Tell how many lines in the data below include the word "yellow". The answer is the number only.
====== Task material
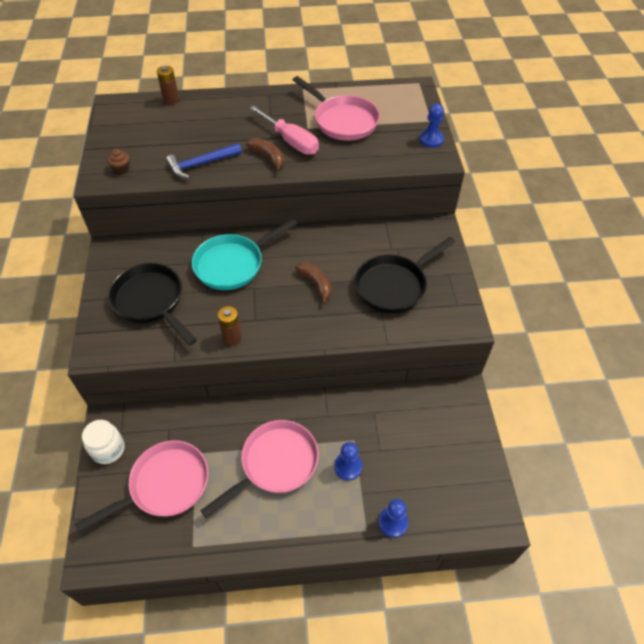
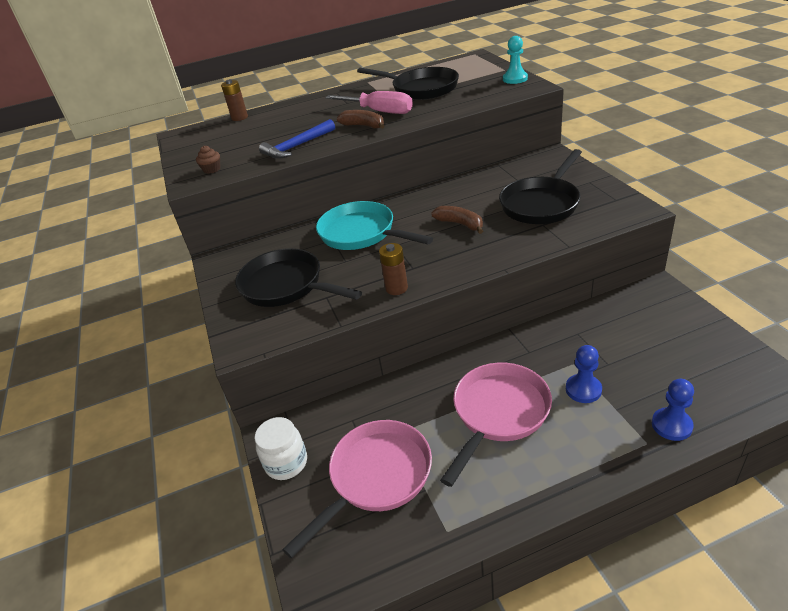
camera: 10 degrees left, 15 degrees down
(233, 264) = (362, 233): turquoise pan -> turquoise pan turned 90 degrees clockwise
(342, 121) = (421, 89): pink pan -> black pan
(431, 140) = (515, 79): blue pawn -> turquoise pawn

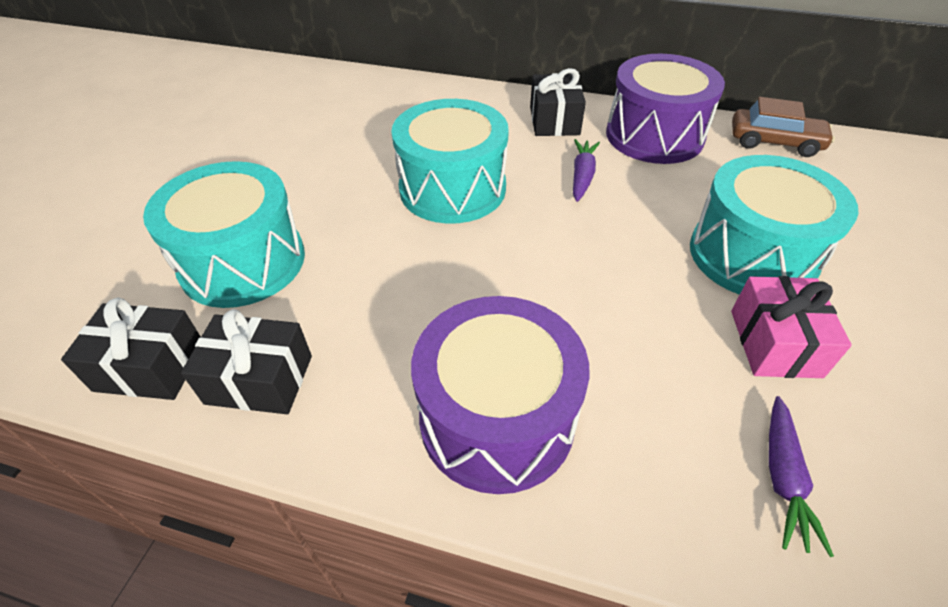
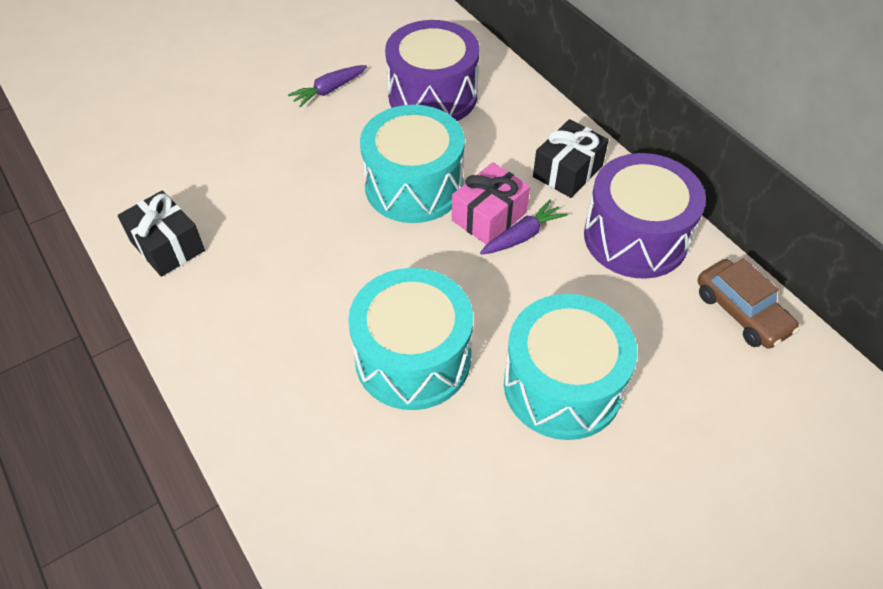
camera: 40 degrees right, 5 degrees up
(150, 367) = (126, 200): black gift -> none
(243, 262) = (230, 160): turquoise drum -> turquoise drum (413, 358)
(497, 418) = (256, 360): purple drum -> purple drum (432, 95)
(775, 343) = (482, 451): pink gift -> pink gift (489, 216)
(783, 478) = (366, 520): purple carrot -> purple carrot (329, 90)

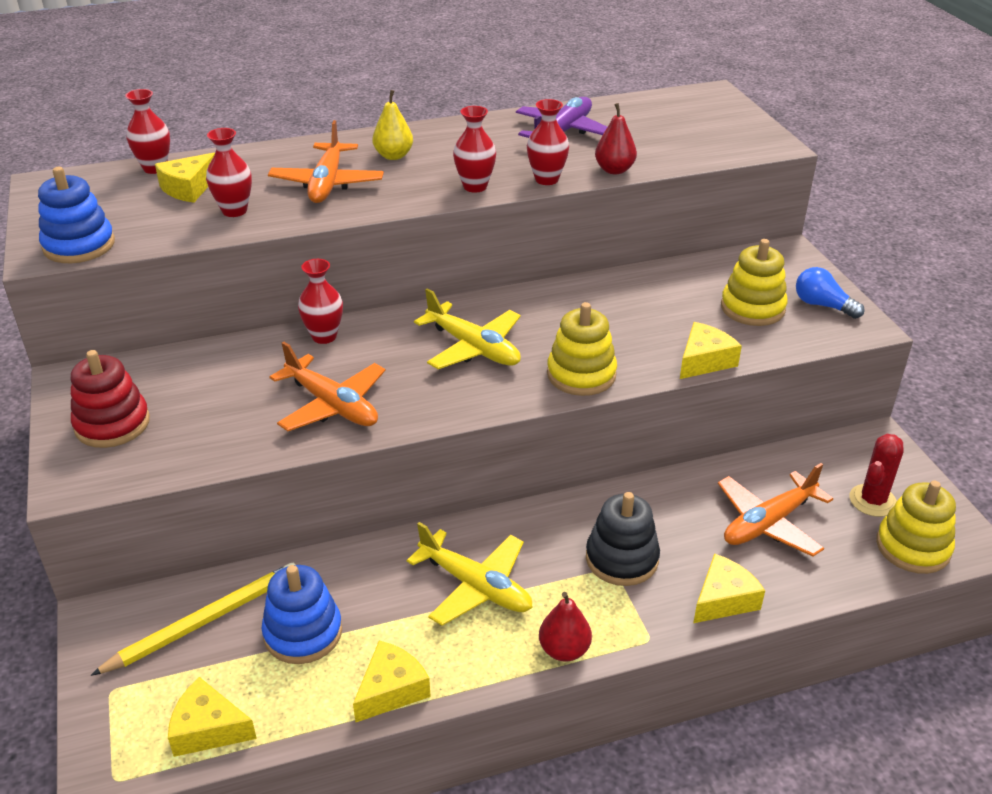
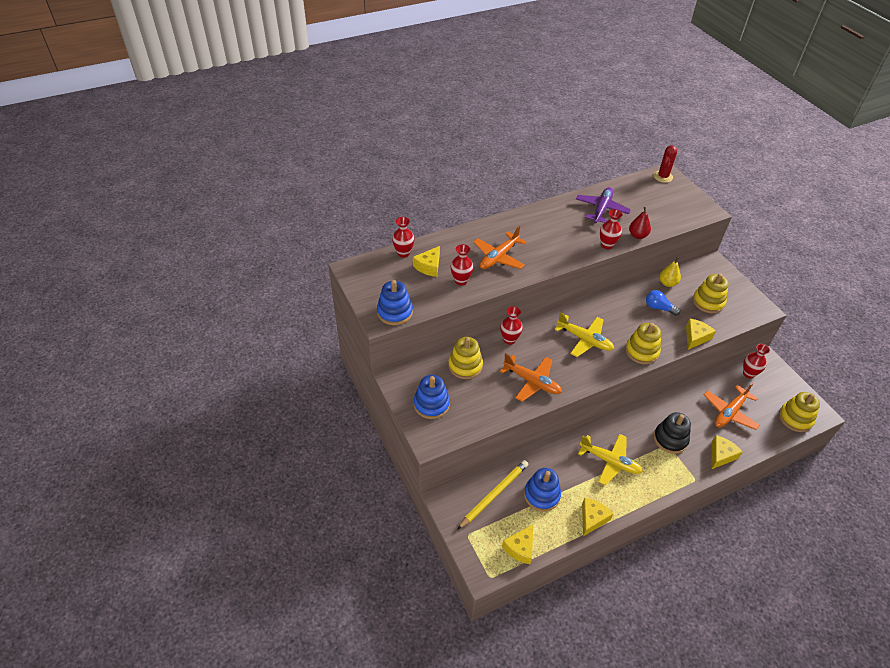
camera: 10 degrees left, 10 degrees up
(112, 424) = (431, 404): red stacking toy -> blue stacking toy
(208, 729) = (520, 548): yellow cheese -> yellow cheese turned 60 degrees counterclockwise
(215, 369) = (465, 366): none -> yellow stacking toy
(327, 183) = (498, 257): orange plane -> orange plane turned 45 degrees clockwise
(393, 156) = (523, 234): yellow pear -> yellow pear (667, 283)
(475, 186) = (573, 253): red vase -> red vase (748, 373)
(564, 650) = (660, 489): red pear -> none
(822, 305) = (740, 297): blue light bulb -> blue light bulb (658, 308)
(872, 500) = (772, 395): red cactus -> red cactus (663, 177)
============
====== Task material
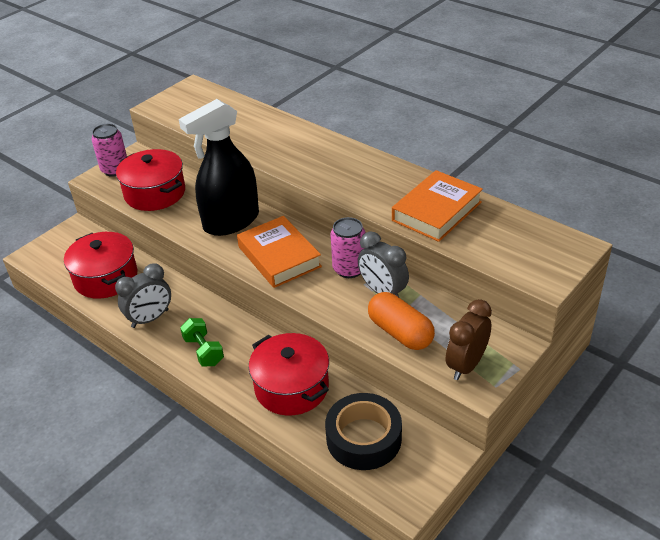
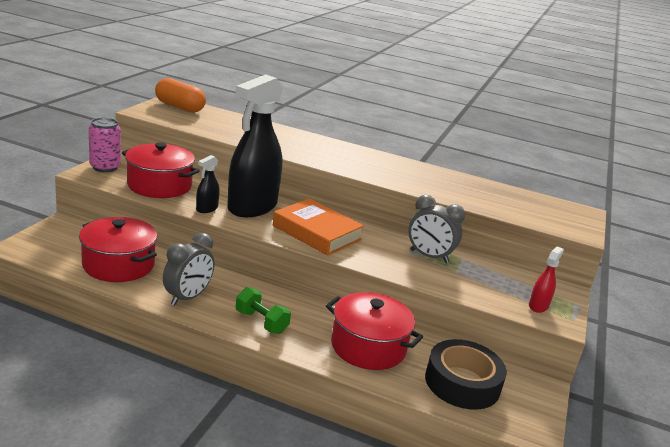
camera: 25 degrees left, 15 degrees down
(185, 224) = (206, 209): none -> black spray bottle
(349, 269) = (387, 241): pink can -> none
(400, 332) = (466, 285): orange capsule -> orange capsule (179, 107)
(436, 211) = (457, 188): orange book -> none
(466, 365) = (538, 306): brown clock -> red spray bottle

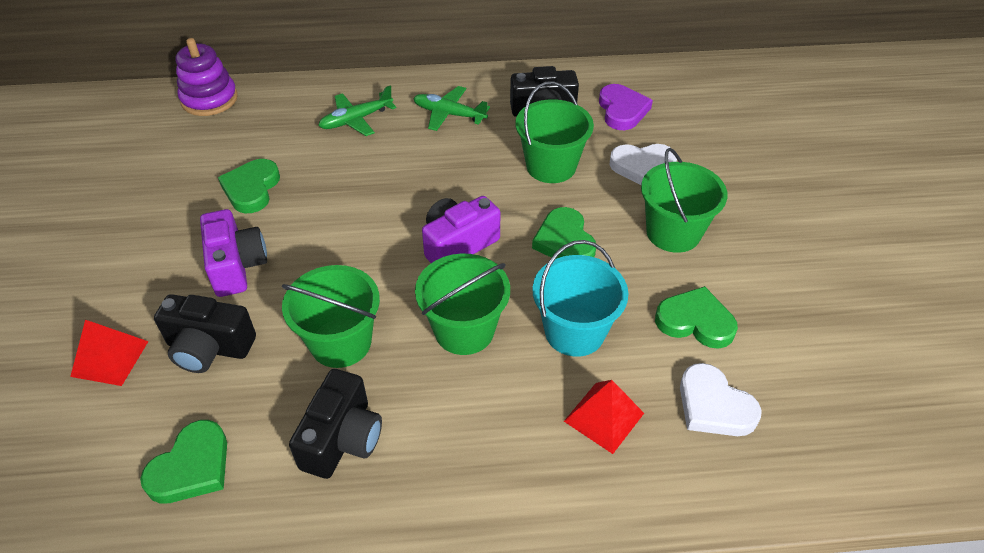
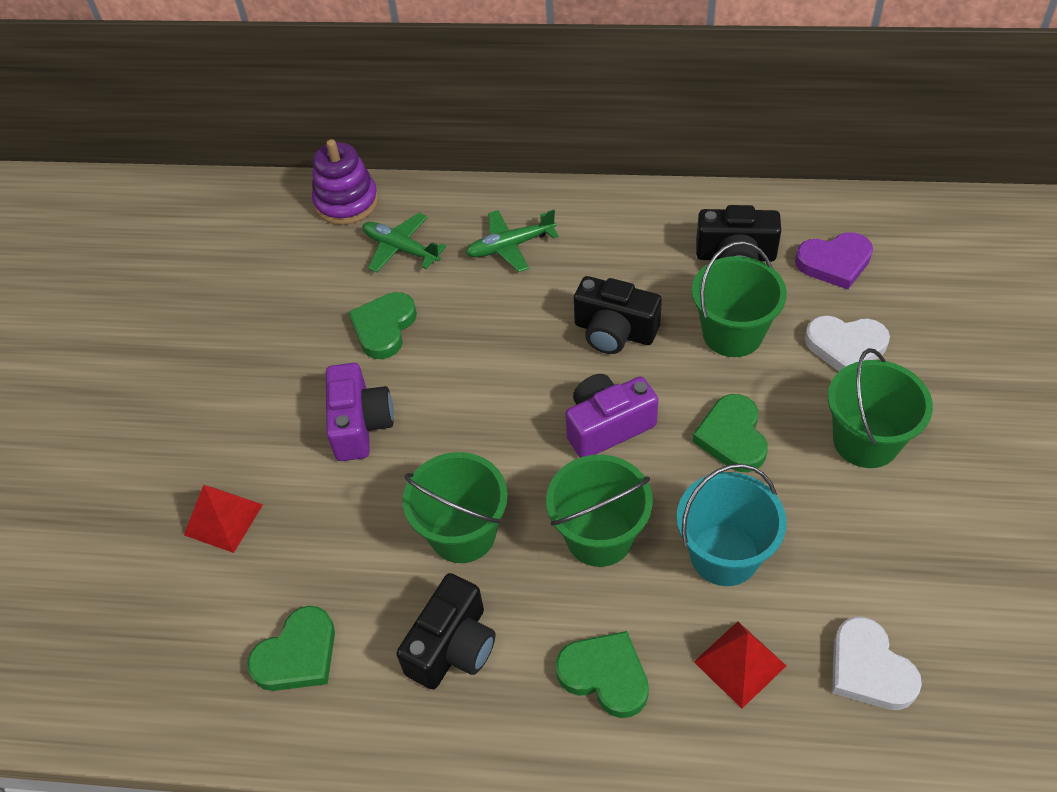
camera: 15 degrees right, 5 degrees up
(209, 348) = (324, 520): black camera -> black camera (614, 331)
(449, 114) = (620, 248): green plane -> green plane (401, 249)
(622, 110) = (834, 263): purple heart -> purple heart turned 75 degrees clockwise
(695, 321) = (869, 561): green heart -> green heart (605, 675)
============
Solved problem — 3